_Data records:_
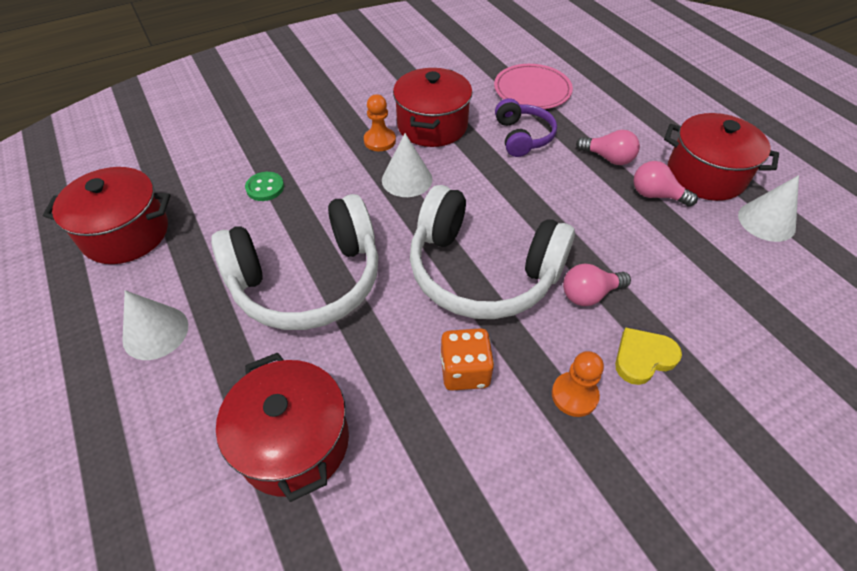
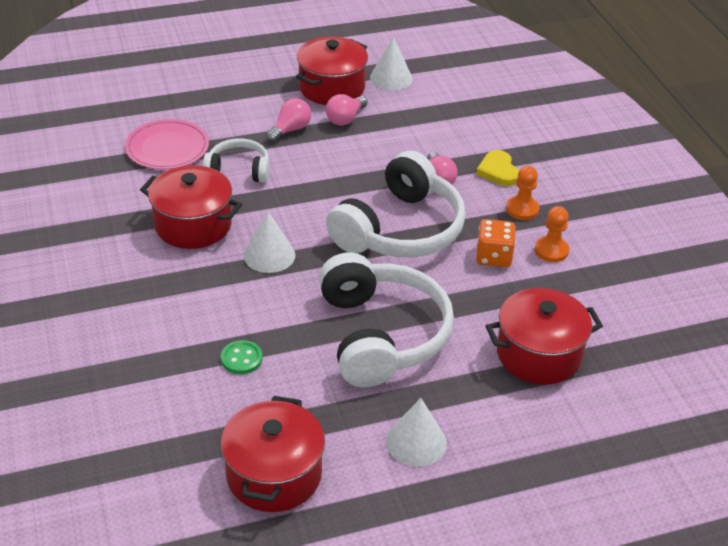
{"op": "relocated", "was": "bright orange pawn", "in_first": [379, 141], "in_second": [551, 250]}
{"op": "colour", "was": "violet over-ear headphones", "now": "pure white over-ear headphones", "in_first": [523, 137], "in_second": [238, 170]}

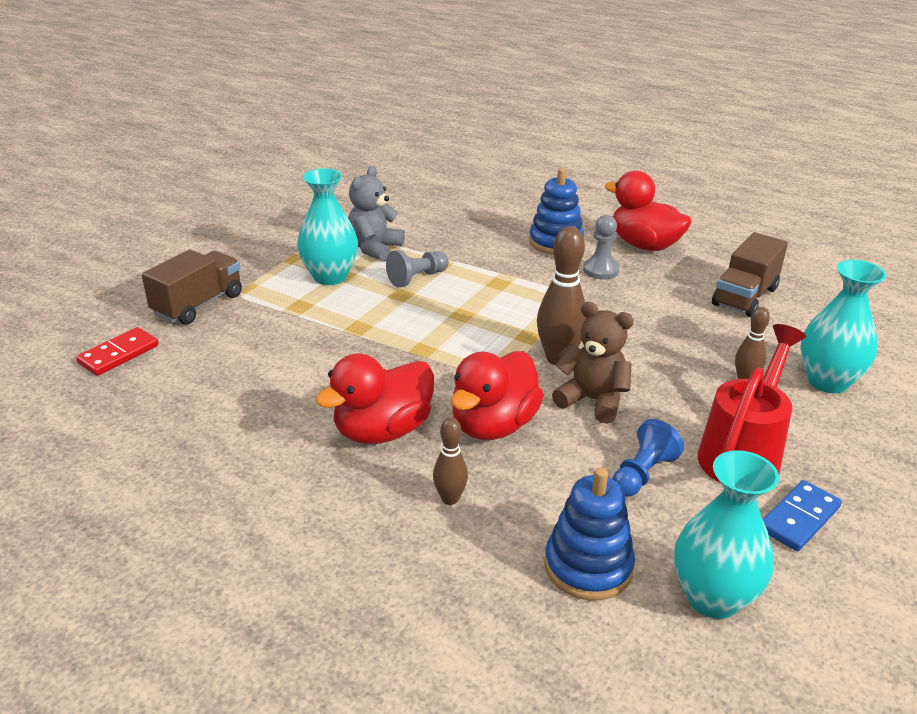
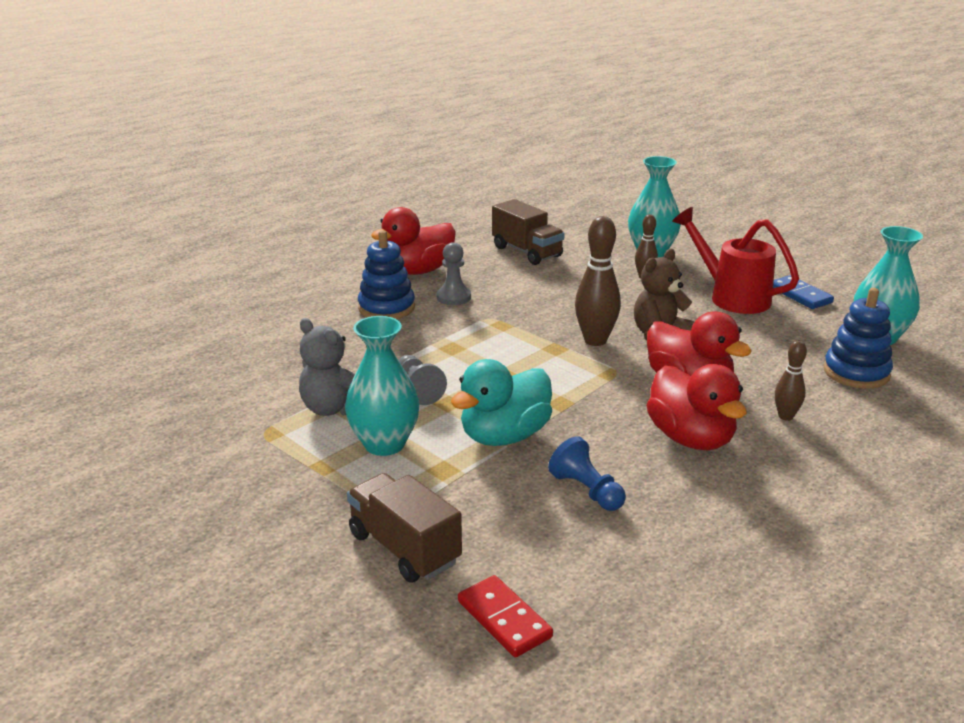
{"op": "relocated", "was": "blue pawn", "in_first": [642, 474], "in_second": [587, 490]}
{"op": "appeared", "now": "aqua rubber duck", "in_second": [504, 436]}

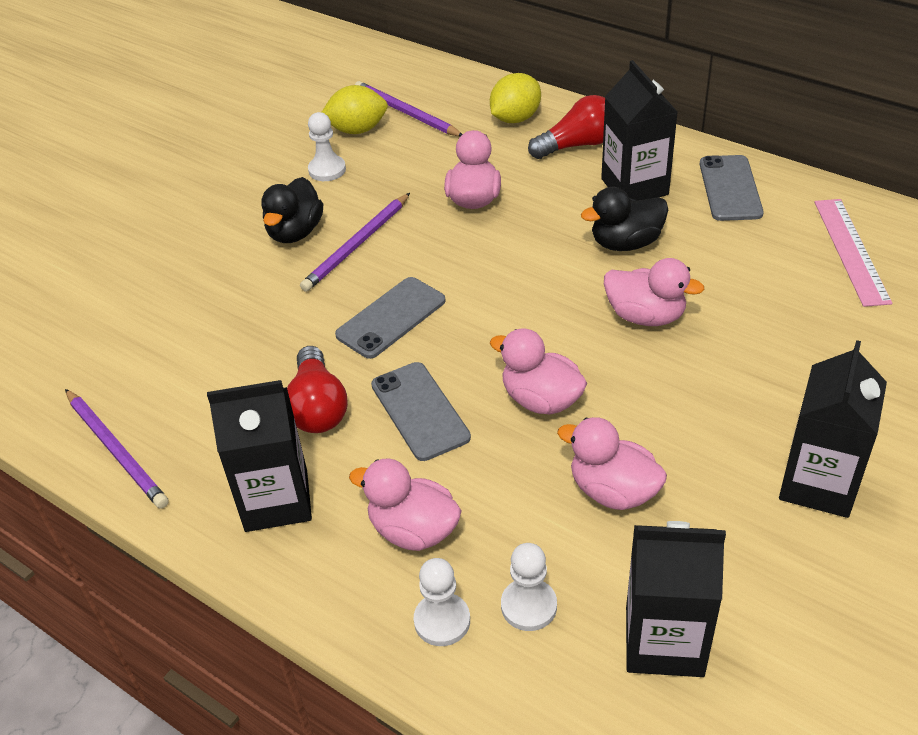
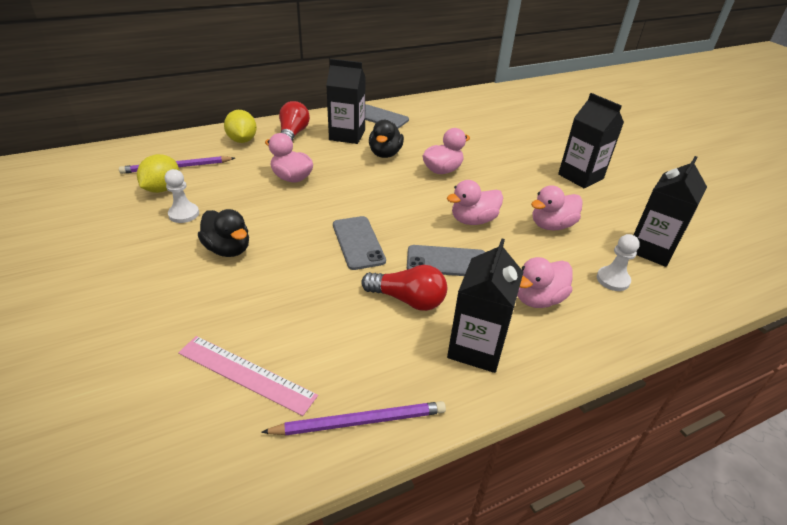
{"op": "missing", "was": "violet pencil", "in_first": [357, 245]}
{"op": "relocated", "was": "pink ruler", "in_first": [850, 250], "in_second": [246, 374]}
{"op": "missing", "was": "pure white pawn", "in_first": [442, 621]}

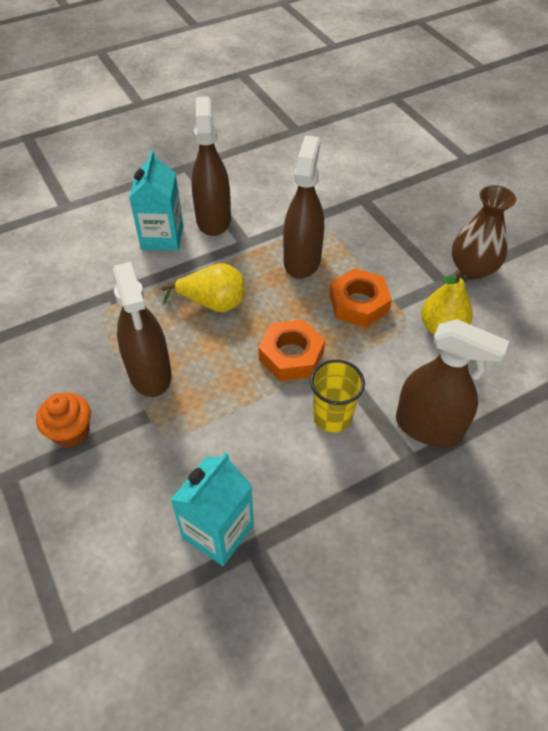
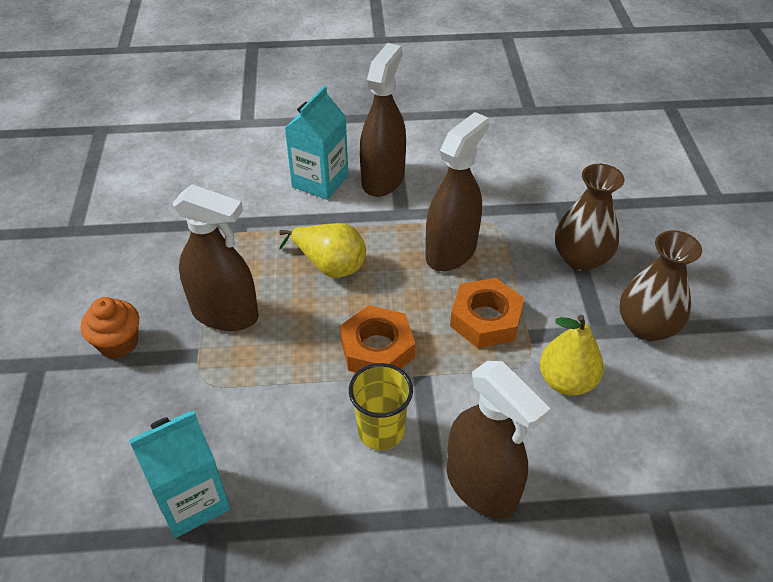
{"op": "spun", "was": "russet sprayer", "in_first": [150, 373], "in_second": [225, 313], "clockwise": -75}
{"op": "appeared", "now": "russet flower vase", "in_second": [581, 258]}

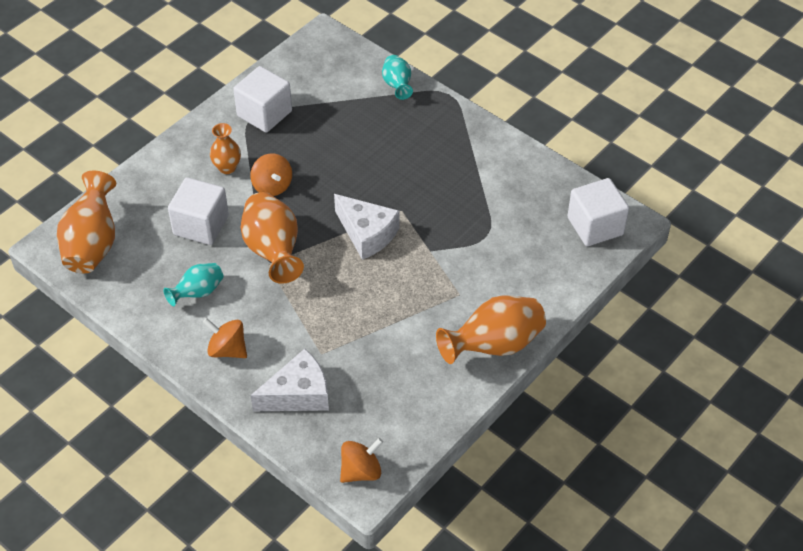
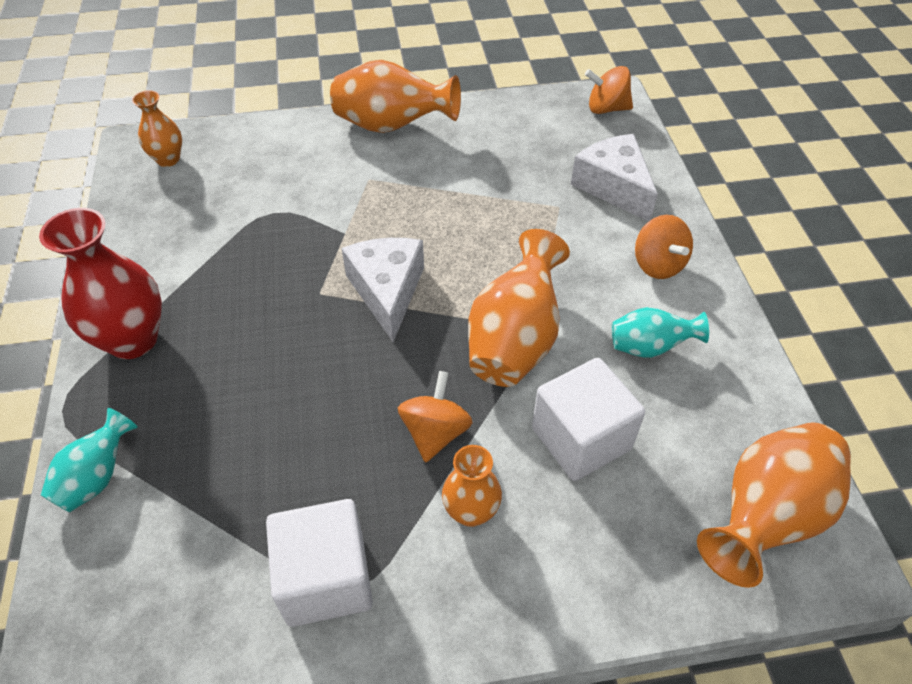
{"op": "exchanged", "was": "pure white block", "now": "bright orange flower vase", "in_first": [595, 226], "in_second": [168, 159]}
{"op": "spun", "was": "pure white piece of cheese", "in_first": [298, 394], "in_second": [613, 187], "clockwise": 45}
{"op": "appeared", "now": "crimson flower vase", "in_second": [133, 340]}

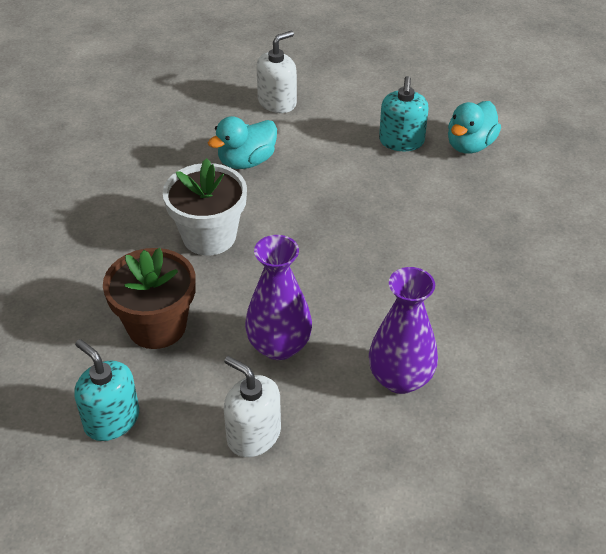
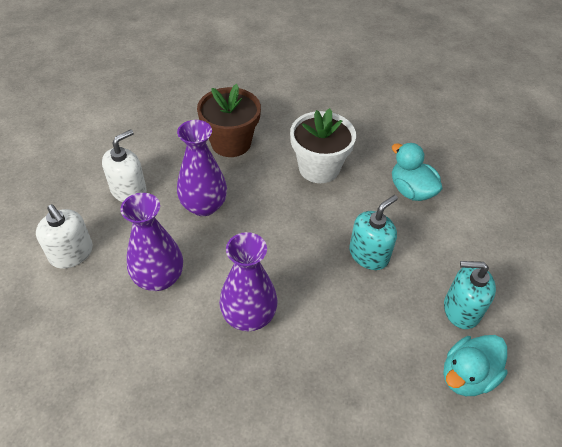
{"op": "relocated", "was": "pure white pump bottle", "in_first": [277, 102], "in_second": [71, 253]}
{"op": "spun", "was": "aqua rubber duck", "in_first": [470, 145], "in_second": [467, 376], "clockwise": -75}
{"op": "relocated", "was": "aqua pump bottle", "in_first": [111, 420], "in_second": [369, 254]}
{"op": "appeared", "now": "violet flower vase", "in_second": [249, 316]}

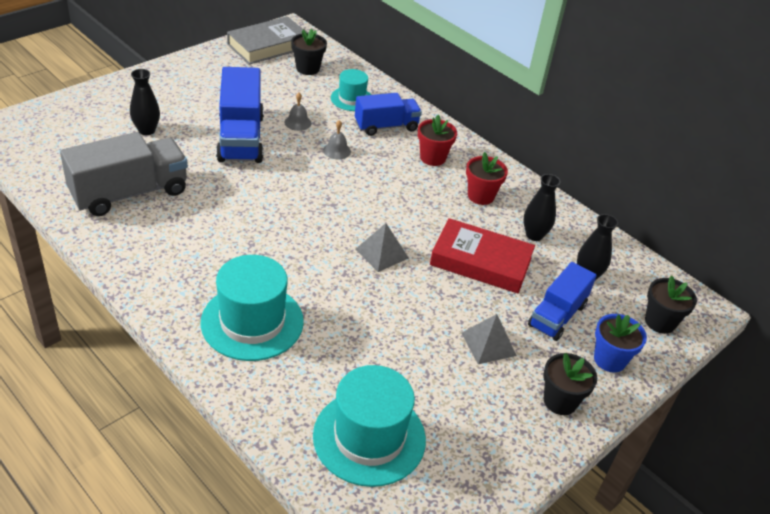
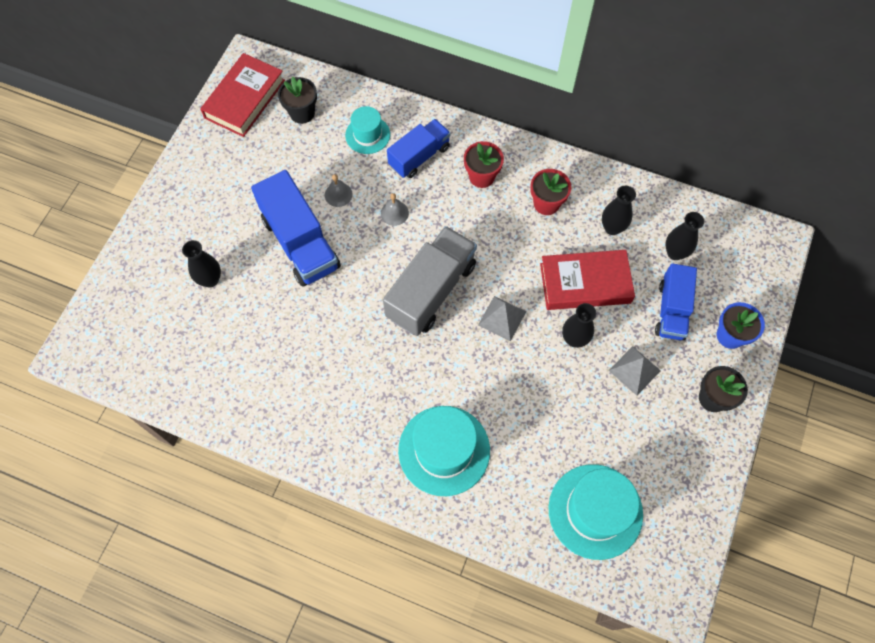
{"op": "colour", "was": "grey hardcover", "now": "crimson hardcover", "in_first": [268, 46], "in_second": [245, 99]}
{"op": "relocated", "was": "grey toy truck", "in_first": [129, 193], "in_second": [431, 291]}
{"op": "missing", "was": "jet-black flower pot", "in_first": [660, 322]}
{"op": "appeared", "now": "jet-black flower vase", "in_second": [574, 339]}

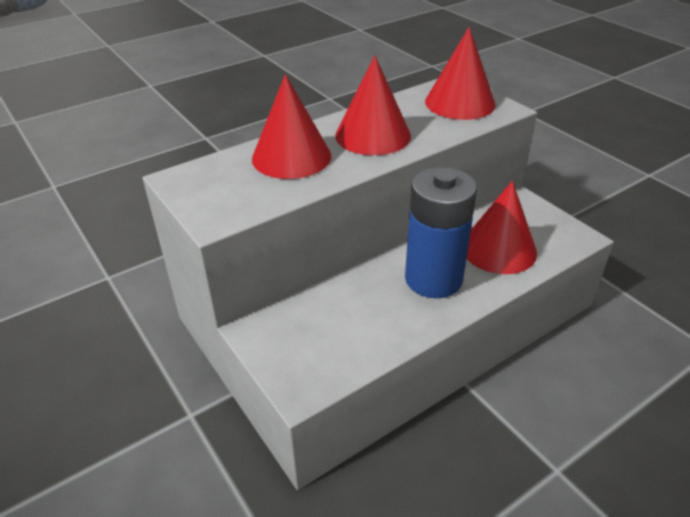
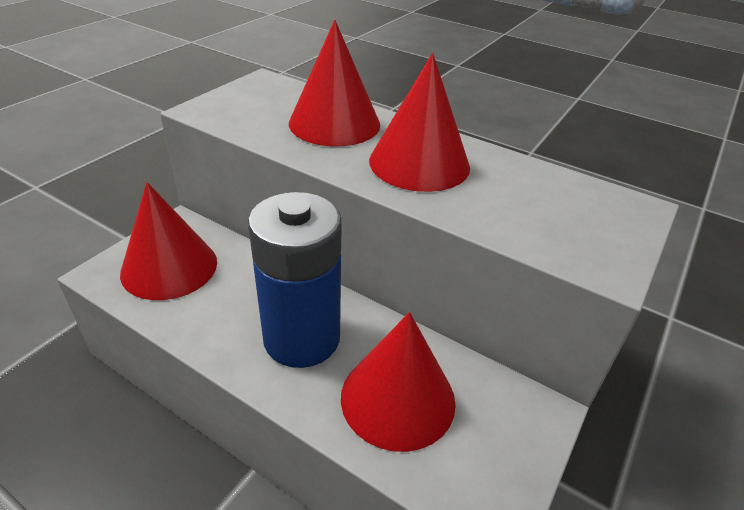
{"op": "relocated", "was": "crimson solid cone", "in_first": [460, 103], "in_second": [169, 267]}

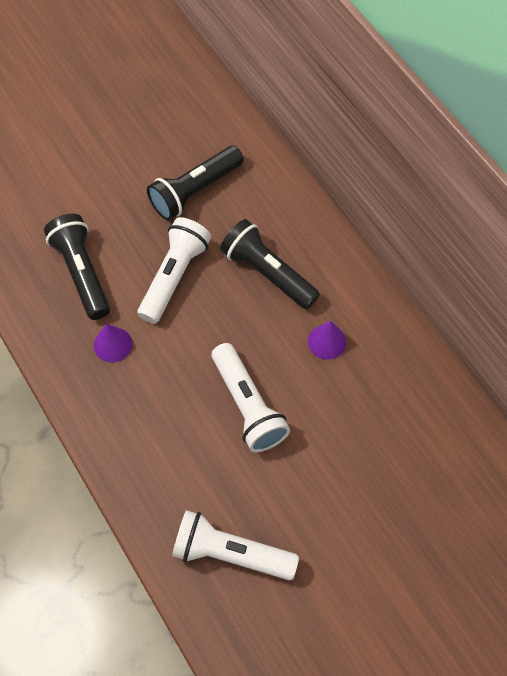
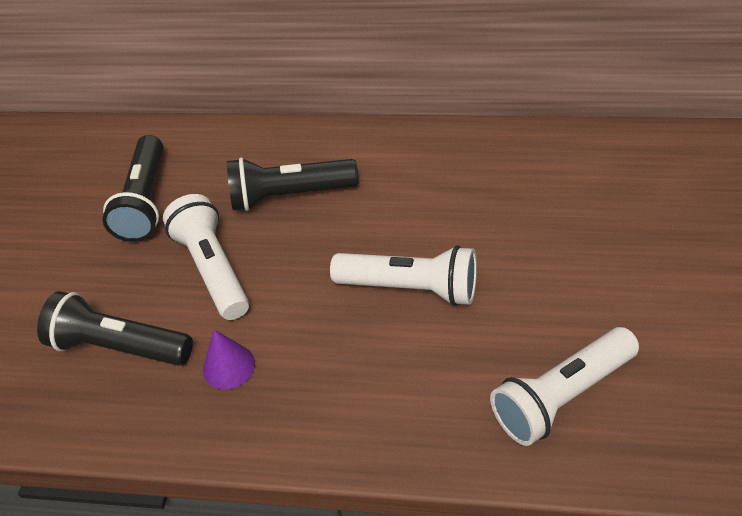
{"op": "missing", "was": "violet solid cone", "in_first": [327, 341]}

_What you need to do:_
Copy all the entries above exactly as they stand, except for the pictures.

_Answer:_
{"op": "relocated", "was": "bright orange pawn", "in_first": [379, 141], "in_second": [551, 250]}
{"op": "colour", "was": "violet over-ear headphones", "now": "pure white over-ear headphones", "in_first": [523, 137], "in_second": [238, 170]}

{"op": "relocated", "was": "blue pawn", "in_first": [642, 474], "in_second": [587, 490]}
{"op": "appeared", "now": "aqua rubber duck", "in_second": [504, 436]}

{"op": "missing", "was": "violet pencil", "in_first": [357, 245]}
{"op": "relocated", "was": "pink ruler", "in_first": [850, 250], "in_second": [246, 374]}
{"op": "missing", "was": "pure white pawn", "in_first": [442, 621]}

{"op": "spun", "was": "russet sprayer", "in_first": [150, 373], "in_second": [225, 313], "clockwise": -75}
{"op": "appeared", "now": "russet flower vase", "in_second": [581, 258]}

{"op": "exchanged", "was": "pure white block", "now": "bright orange flower vase", "in_first": [595, 226], "in_second": [168, 159]}
{"op": "spun", "was": "pure white piece of cheese", "in_first": [298, 394], "in_second": [613, 187], "clockwise": 45}
{"op": "appeared", "now": "crimson flower vase", "in_second": [133, 340]}

{"op": "relocated", "was": "pure white pump bottle", "in_first": [277, 102], "in_second": [71, 253]}
{"op": "spun", "was": "aqua rubber duck", "in_first": [470, 145], "in_second": [467, 376], "clockwise": -75}
{"op": "relocated", "was": "aqua pump bottle", "in_first": [111, 420], "in_second": [369, 254]}
{"op": "appeared", "now": "violet flower vase", "in_second": [249, 316]}

{"op": "colour", "was": "grey hardcover", "now": "crimson hardcover", "in_first": [268, 46], "in_second": [245, 99]}
{"op": "relocated", "was": "grey toy truck", "in_first": [129, 193], "in_second": [431, 291]}
{"op": "missing", "was": "jet-black flower pot", "in_first": [660, 322]}
{"op": "appeared", "now": "jet-black flower vase", "in_second": [574, 339]}

{"op": "relocated", "was": "crimson solid cone", "in_first": [460, 103], "in_second": [169, 267]}

{"op": "missing", "was": "violet solid cone", "in_first": [327, 341]}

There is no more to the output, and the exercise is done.